Exercise
Search the listing below for the string "camera", then copy every line it appears in.

== Segment start ==

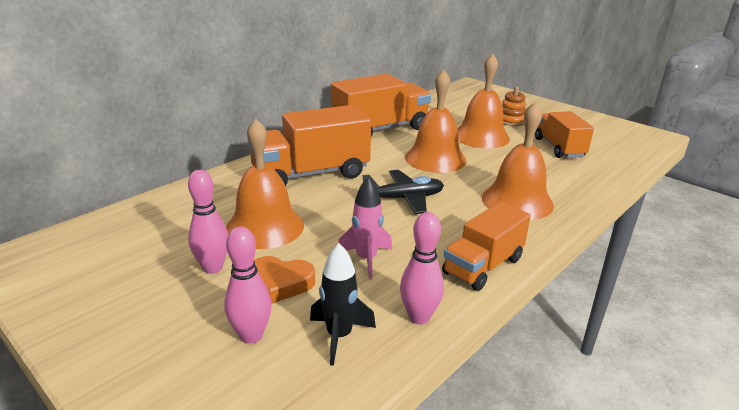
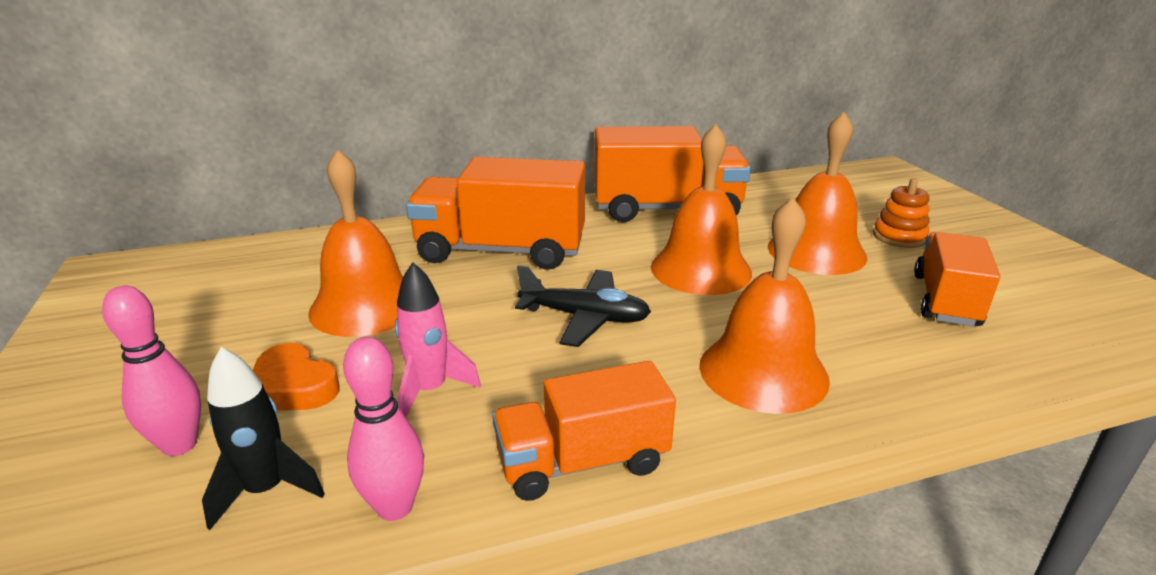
camera: 30 degrees right, 0 degrees up
(213, 268) = (250, 340): pink bowling pin -> none

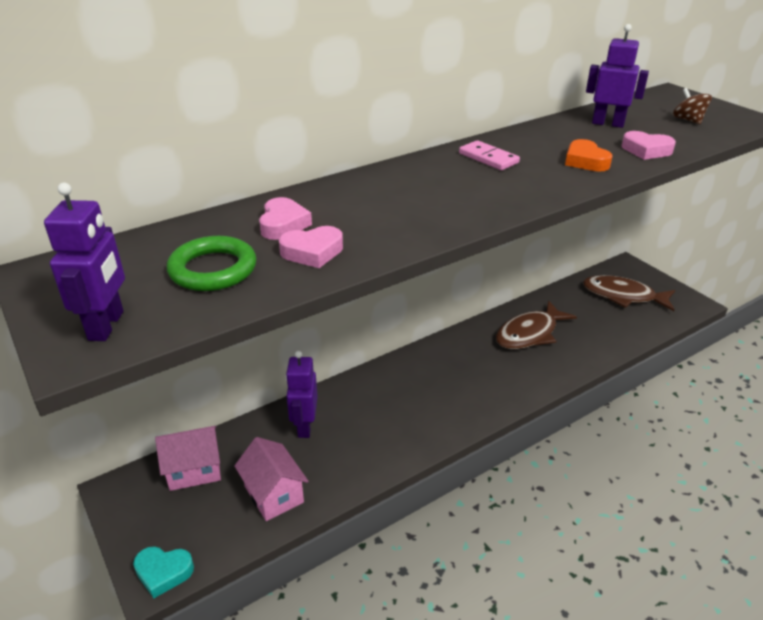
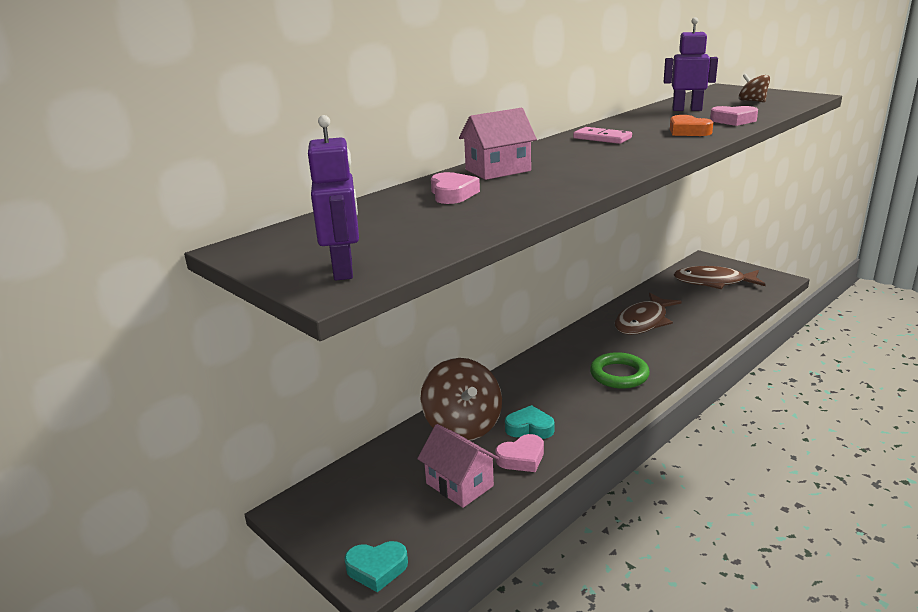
camera: 10 degrees left, 10 degrees down
(194, 470) = (366, 479): pink house -> pink house (498, 170)
(213, 269) = (412, 226): green ring -> green ring (619, 375)
(304, 426) = (463, 426): purple robot -> brown spinning top
(312, 252) = (496, 206): pink heart -> pink heart (521, 458)
(365, 441) = (529, 428): none -> turquoise heart

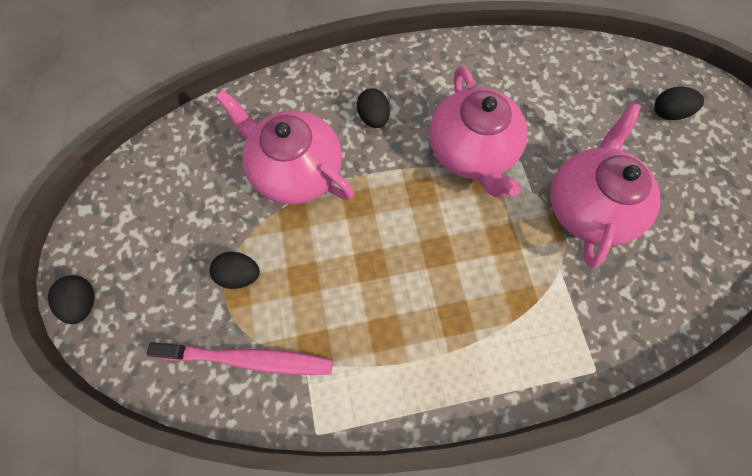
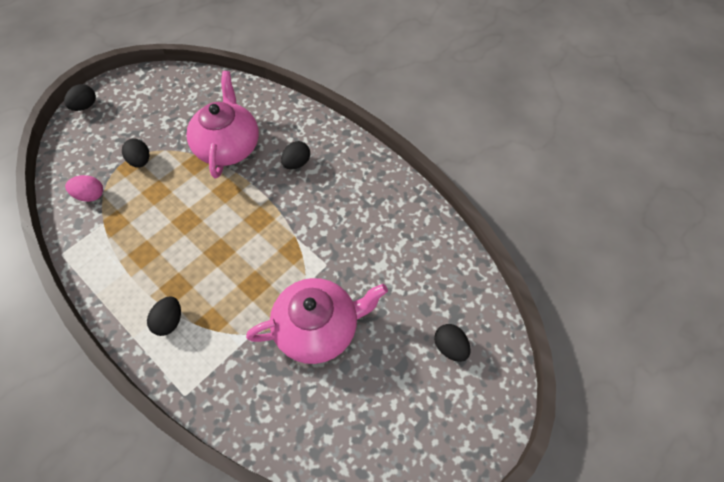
camera: 55 degrees right, 10 degrees down
(248, 359) = (90, 195): pink toothbrush -> pink egg
(471, 151) = (311, 231): pink teapot -> none
(496, 345) = (169, 321): none -> black egg

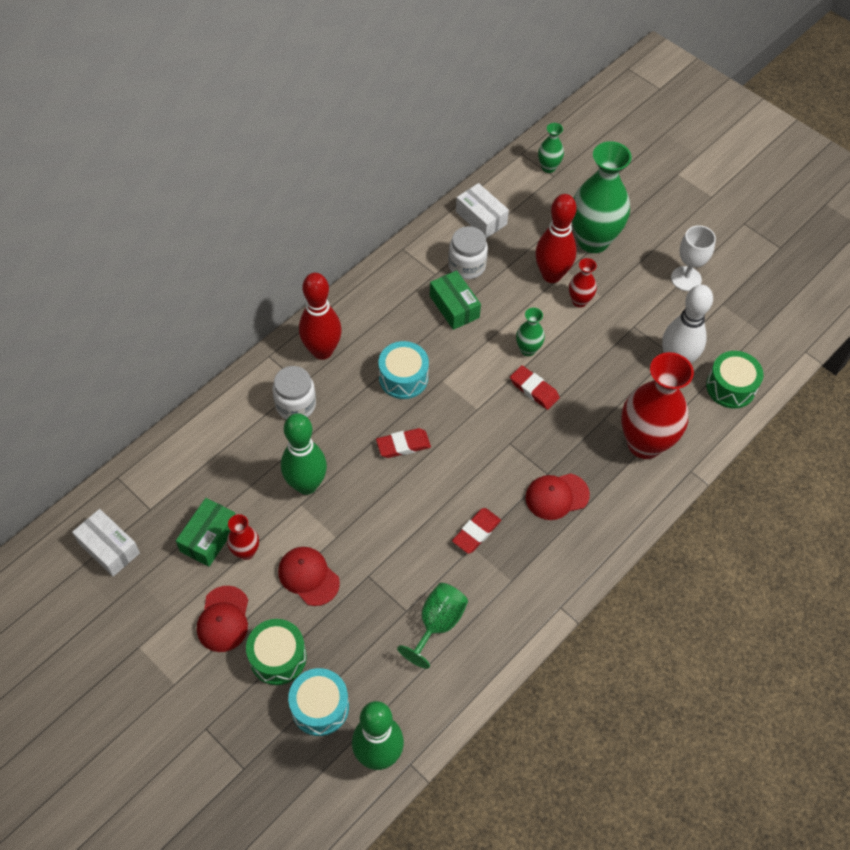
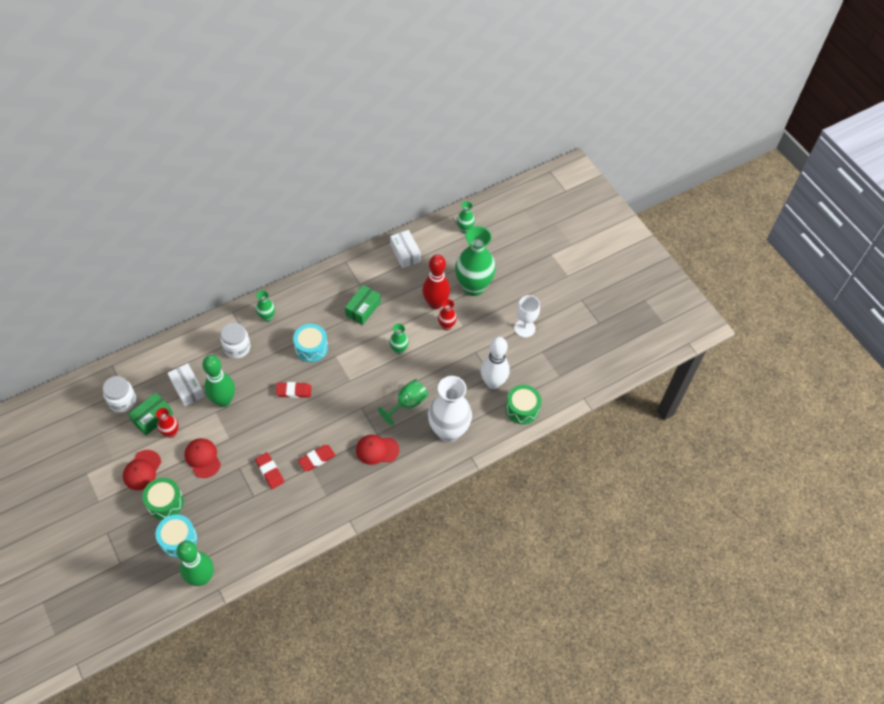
camera: 15 degrees right, 0 degrees up
(109, 548) = (91, 408): white box -> white box (187, 388)
(322, 351) = (267, 317): red bowling pin -> green vase
(437, 624) = (269, 509): green goblet -> green goblet (407, 403)
(454, 307) = (363, 309): green box -> green box turned 45 degrees clockwise
(467, 266) = (382, 283): white jar -> white jar (122, 401)
(534, 389) = (392, 377): red eraser -> red eraser (270, 471)
(644, 443) = (448, 431): red vase -> white vase

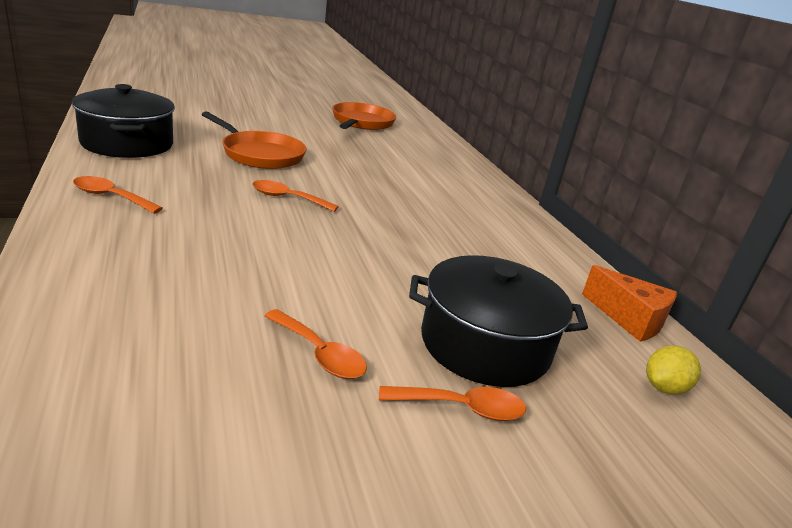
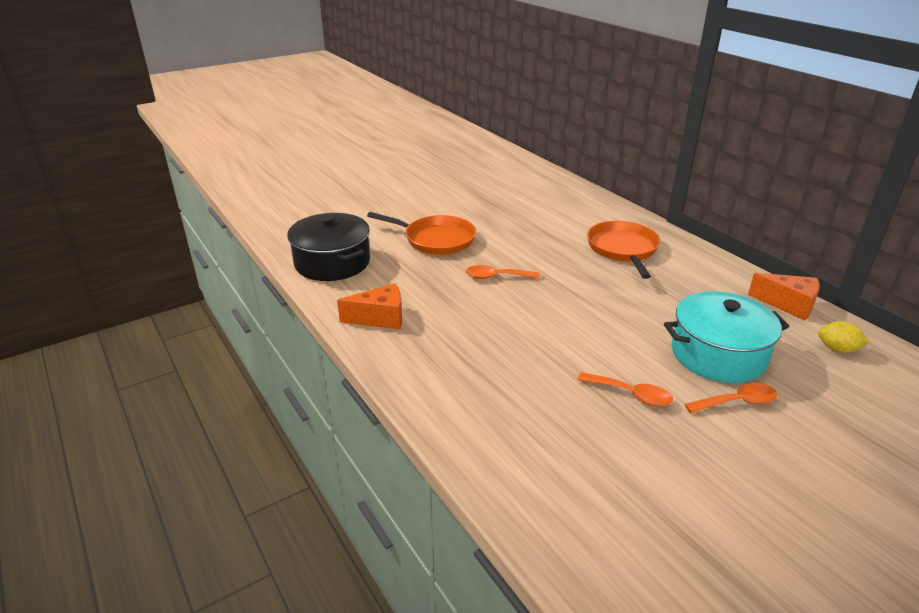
camera: 10 degrees left, 5 degrees up
(111, 197) = (380, 318): orange spoon -> orange cheese
(362, 122) = (475, 176): orange pan -> orange pan (623, 249)
(485, 344) = (718, 354): black pot -> turquoise pot
(664, 387) = (837, 349): yellow lemon -> yellow lemon turned 75 degrees clockwise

== Segment end ==

Worked solution
camera: 30 degrees right, 0 degrees up
camera: 10 degrees left, 10 degrees down
camera: 55 degrees right, 10 degrees down
camera: 15 degrees right, 0 degrees up
camera: 10 degrees left, 5 degrees up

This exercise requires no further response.